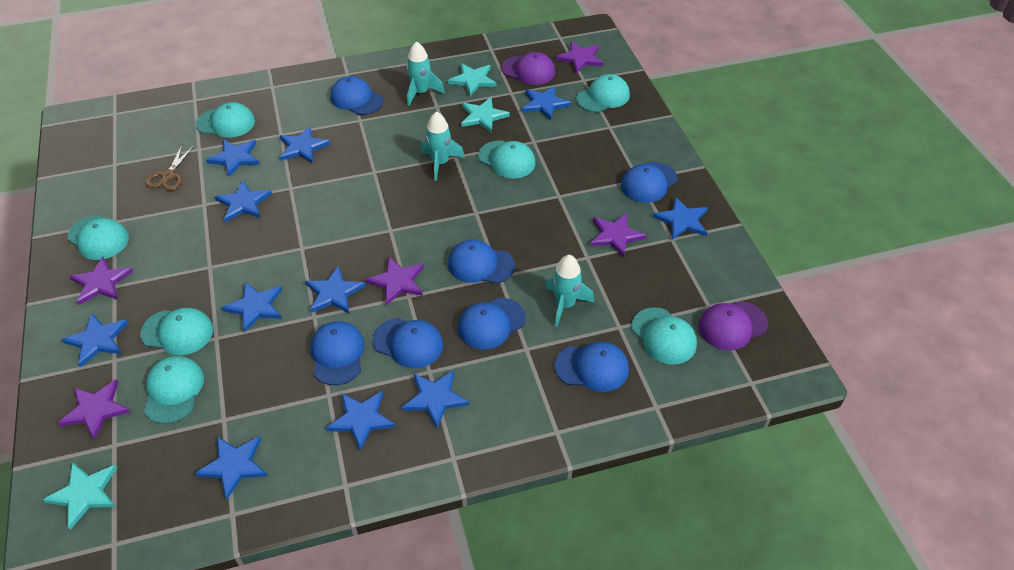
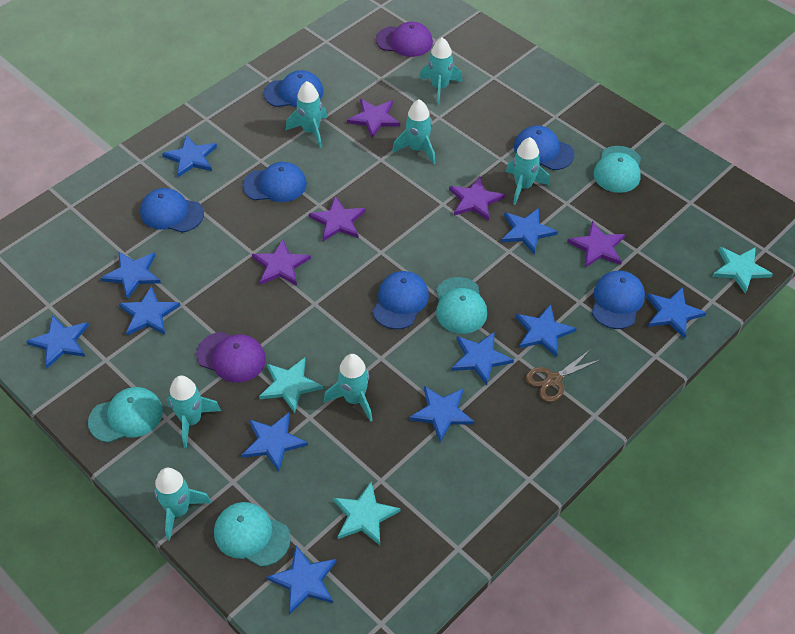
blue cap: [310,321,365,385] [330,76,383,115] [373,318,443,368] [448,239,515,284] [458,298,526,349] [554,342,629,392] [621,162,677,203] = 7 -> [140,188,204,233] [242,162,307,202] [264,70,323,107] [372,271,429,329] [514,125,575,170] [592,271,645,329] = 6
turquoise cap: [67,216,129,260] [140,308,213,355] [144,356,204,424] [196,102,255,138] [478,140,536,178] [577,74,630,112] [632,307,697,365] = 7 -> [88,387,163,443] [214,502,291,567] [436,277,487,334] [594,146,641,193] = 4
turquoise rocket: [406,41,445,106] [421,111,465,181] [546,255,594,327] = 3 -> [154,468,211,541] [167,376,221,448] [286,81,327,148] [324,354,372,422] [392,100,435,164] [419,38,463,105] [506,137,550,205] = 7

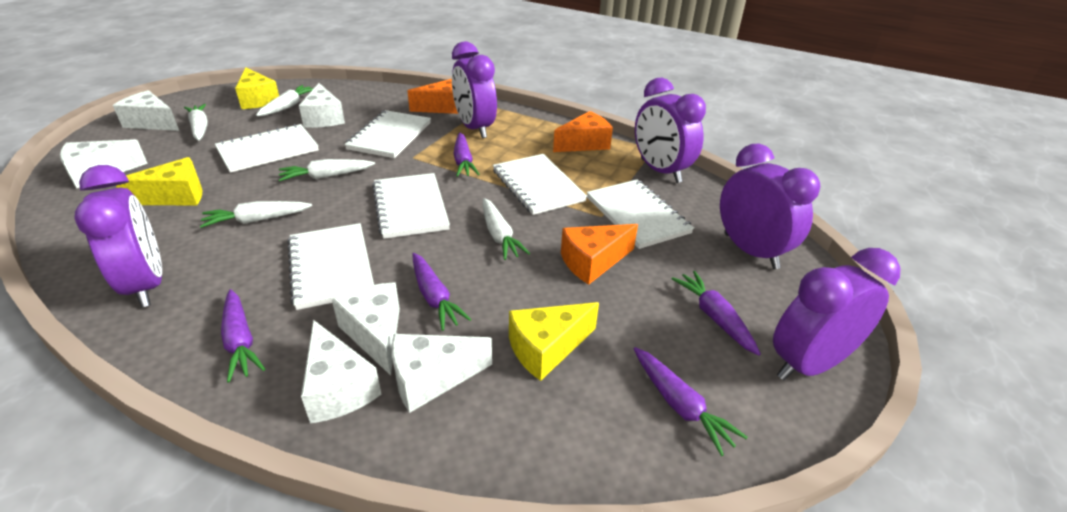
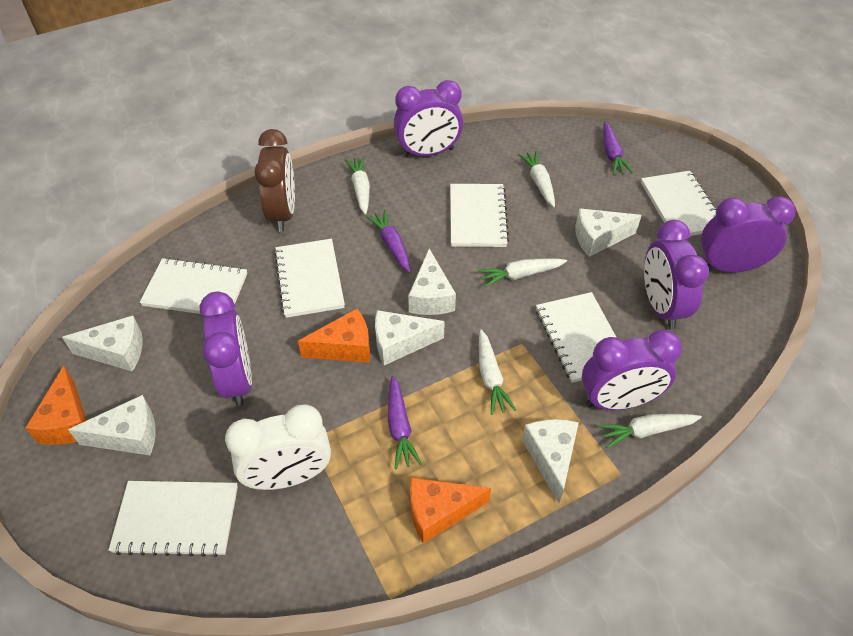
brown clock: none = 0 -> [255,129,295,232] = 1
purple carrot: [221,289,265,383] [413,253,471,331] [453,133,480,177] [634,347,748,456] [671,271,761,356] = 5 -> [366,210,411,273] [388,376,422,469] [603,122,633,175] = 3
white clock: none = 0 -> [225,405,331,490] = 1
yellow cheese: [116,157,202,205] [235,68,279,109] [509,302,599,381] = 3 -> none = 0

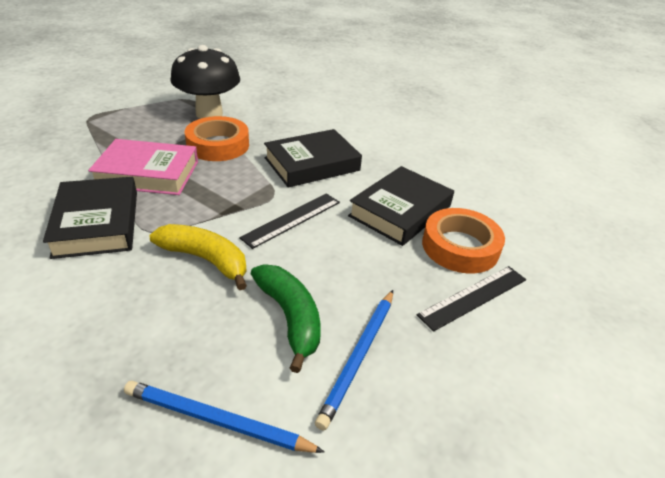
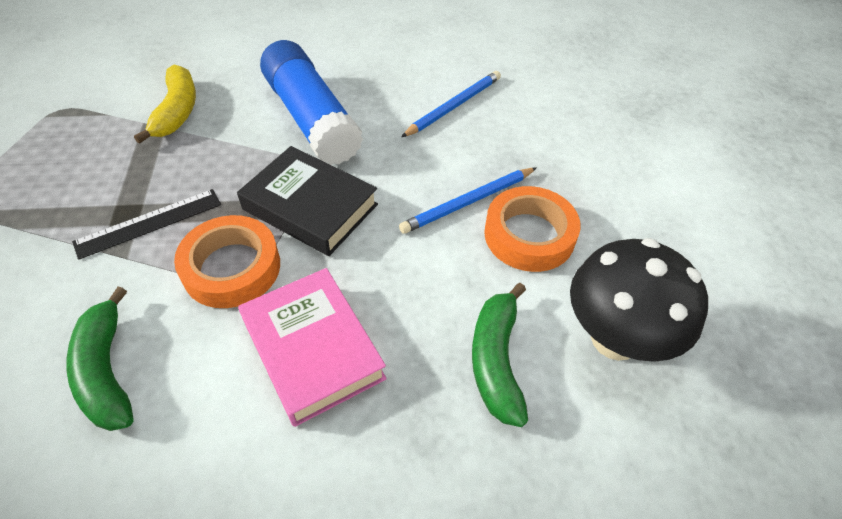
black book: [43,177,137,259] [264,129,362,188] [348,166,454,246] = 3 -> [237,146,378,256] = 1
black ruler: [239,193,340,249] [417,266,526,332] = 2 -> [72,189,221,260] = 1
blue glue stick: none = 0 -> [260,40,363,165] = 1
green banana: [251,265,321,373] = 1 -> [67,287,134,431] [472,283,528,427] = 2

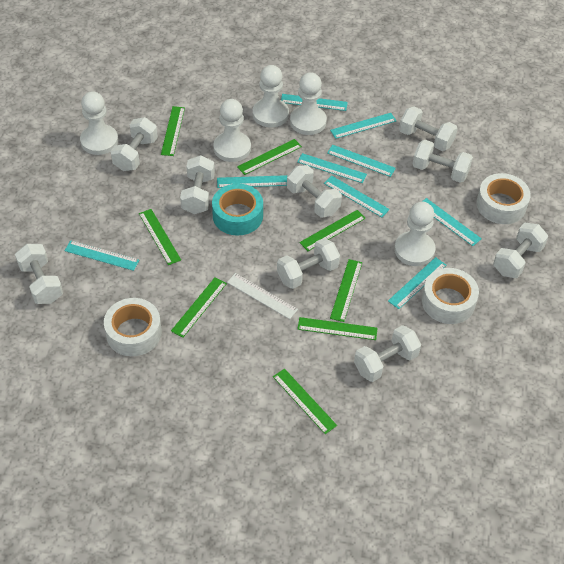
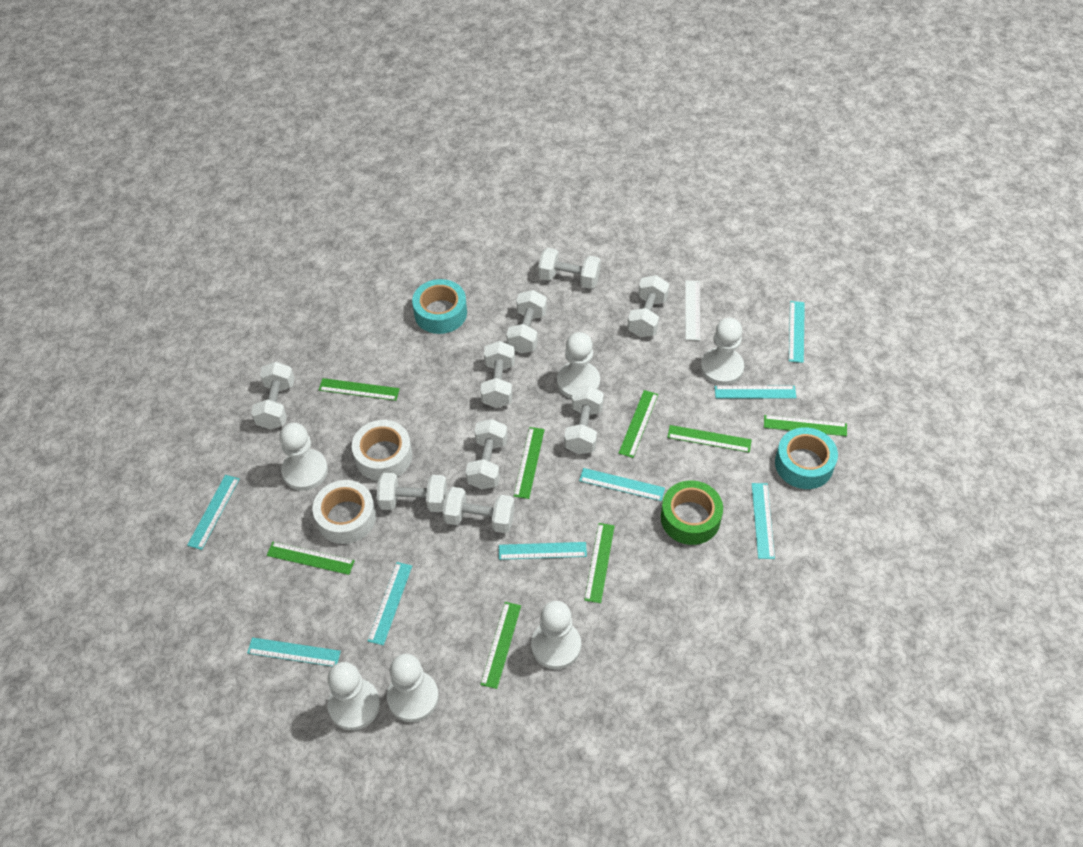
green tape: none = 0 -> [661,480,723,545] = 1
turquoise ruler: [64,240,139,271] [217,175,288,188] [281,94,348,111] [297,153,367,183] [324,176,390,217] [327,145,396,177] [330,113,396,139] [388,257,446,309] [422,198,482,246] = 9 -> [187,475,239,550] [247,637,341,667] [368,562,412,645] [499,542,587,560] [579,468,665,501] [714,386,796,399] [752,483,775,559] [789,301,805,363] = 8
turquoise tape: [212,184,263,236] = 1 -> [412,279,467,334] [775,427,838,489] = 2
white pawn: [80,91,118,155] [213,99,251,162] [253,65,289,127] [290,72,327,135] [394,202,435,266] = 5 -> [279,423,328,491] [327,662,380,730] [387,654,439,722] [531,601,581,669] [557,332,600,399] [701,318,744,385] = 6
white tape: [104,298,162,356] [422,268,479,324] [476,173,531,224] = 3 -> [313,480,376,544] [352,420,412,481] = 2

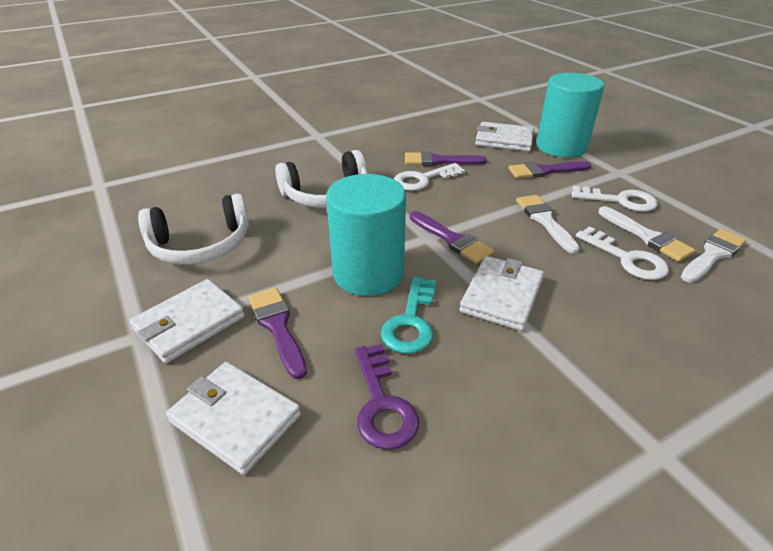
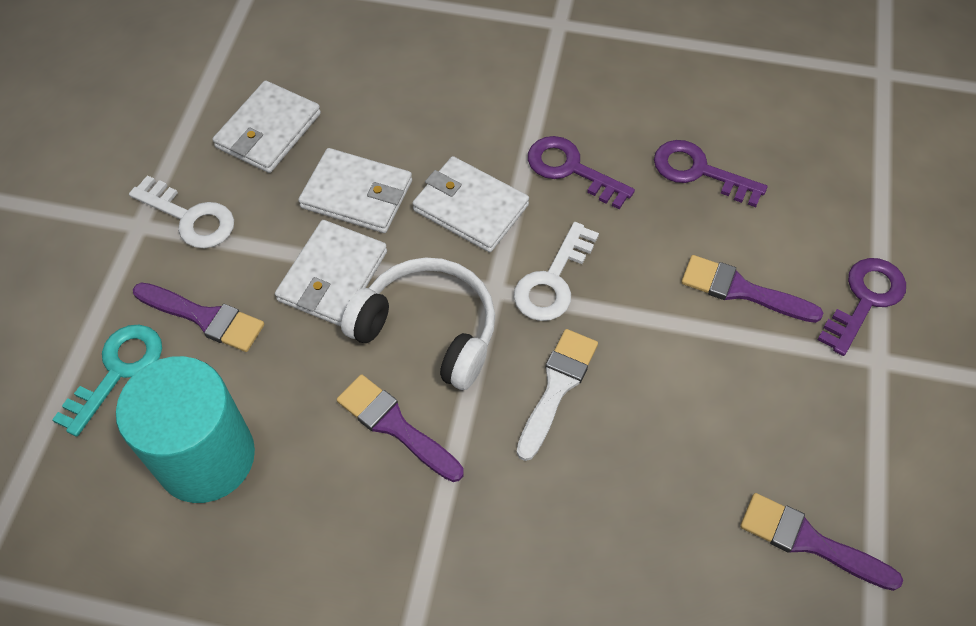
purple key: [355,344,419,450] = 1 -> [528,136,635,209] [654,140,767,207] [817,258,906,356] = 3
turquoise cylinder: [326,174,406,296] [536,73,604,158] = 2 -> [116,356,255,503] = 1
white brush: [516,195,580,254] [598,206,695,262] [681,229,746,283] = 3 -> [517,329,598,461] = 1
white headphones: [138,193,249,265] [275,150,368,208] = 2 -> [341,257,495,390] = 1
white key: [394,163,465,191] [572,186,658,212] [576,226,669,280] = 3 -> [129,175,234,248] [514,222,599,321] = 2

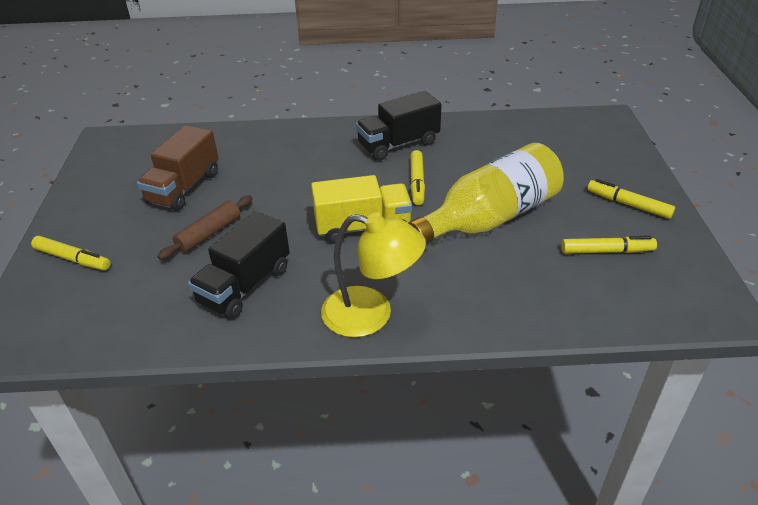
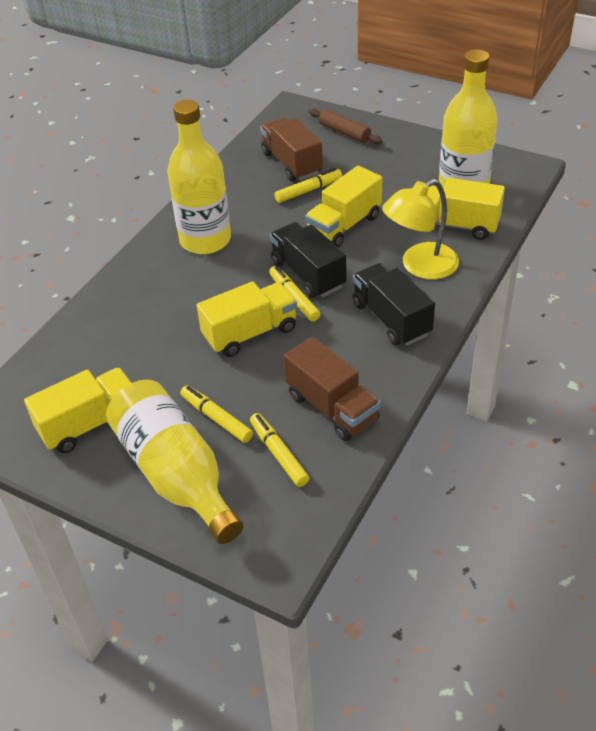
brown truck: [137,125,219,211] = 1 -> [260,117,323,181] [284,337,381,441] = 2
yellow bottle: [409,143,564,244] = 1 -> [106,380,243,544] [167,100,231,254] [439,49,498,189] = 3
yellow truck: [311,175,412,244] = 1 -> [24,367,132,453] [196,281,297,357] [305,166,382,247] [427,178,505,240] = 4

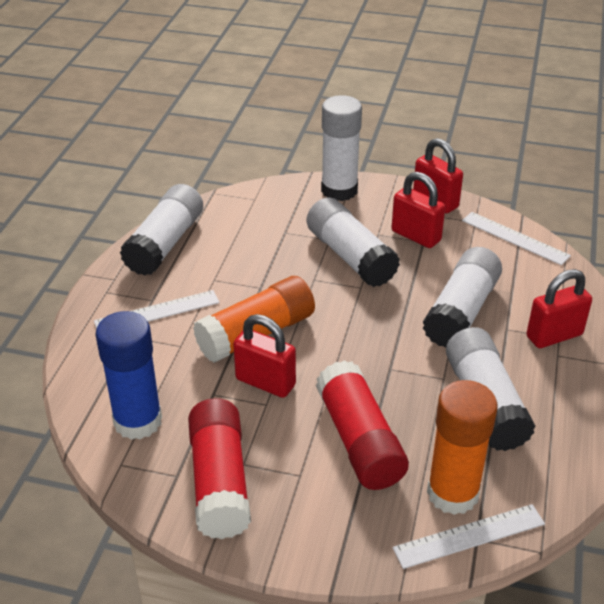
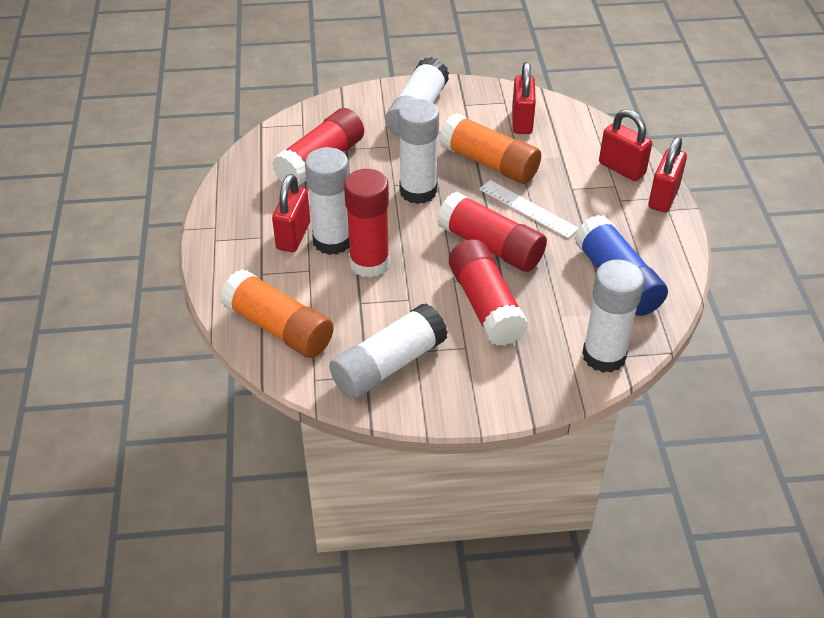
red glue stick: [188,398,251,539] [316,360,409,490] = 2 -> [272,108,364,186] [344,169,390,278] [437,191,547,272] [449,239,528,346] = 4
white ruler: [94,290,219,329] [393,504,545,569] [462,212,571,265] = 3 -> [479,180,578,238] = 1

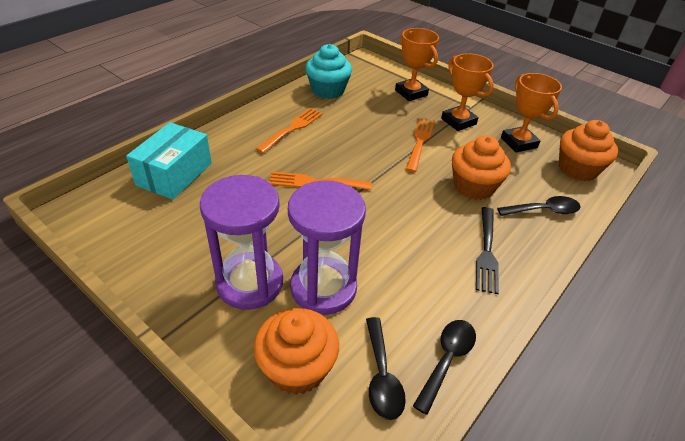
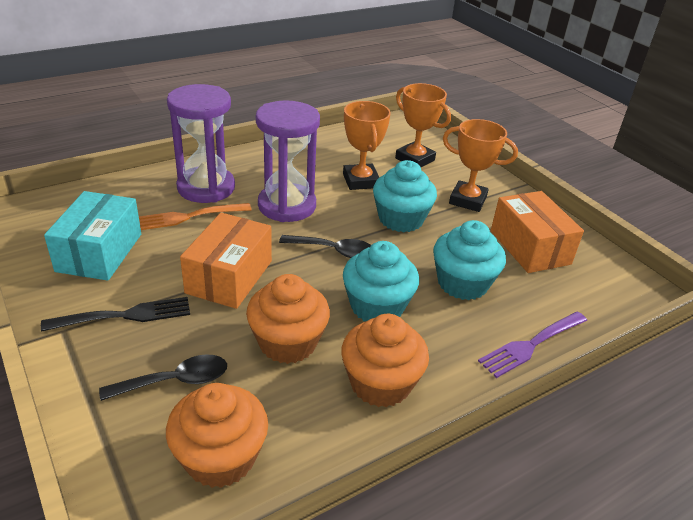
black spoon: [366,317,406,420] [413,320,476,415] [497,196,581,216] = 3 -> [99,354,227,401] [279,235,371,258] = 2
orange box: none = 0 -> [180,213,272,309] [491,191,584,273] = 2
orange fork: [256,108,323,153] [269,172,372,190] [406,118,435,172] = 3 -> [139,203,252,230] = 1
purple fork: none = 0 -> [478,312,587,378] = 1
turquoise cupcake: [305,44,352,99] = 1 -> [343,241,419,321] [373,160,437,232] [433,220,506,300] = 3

:: Try it ::
Given the records above, return the lines starting at the one that holds "black ruler: [239,193,340,249]" and ending at the one that holds "green tape: none = 0 -> [661,480,723,545] = 1", exactly, and nothing besides; leave every picture out.

:: Worked solution ::
black ruler: [239,193,340,249] [417,266,526,332] = 2 -> [72,189,221,260] = 1
blue glue stick: none = 0 -> [260,40,363,165] = 1
green banana: [251,265,321,373] = 1 -> [67,287,134,431] [472,283,528,427] = 2

green tape: none = 0 -> [661,480,723,545] = 1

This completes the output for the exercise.